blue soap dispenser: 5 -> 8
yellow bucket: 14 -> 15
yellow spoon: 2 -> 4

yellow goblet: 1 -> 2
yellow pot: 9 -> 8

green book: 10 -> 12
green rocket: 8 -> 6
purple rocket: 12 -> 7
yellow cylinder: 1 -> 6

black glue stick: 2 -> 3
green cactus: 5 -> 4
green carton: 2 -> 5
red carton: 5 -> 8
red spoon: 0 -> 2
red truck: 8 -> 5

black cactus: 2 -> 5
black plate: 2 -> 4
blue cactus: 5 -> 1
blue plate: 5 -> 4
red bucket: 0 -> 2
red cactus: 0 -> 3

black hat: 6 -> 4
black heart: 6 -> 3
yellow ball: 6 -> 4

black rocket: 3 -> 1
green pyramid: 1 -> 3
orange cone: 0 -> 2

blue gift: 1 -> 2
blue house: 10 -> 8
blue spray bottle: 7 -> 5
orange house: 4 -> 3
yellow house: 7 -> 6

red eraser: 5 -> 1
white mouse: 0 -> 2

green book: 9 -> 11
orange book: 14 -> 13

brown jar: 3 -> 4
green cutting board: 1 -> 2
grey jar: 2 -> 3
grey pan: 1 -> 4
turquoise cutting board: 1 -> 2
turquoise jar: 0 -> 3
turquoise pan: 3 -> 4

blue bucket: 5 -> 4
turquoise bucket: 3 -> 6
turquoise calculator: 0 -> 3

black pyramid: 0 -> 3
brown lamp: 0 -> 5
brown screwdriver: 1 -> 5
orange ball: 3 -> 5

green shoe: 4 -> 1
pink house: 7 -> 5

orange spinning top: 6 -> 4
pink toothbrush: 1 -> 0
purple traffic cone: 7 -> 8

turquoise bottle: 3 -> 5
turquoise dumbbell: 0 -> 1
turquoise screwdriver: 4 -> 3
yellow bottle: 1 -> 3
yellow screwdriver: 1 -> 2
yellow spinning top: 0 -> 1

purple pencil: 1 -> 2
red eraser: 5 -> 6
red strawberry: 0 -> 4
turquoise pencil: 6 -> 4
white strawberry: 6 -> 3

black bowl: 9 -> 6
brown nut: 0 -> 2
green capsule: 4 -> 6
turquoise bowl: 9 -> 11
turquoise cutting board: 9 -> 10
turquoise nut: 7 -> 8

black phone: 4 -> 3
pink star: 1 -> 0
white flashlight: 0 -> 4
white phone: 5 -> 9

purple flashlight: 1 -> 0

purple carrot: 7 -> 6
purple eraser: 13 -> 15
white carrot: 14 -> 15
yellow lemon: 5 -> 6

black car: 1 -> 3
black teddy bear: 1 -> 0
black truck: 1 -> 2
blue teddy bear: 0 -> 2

━━━━

What the task requires. What must be returned is the line with "black bowl: 9 -> 6" plus every line after it to the end of the entries, exactly as they appear.

Finished exercise.
black bowl: 9 -> 6
brown nut: 0 -> 2
green capsule: 4 -> 6
turquoise bowl: 9 -> 11
turquoise cutting board: 9 -> 10
turquoise nut: 7 -> 8

black phone: 4 -> 3
pink star: 1 -> 0
white flashlight: 0 -> 4
white phone: 5 -> 9

purple flashlight: 1 -> 0

purple carrot: 7 -> 6
purple eraser: 13 -> 15
white carrot: 14 -> 15
yellow lemon: 5 -> 6

black car: 1 -> 3
black teddy bear: 1 -> 0
black truck: 1 -> 2
blue teddy bear: 0 -> 2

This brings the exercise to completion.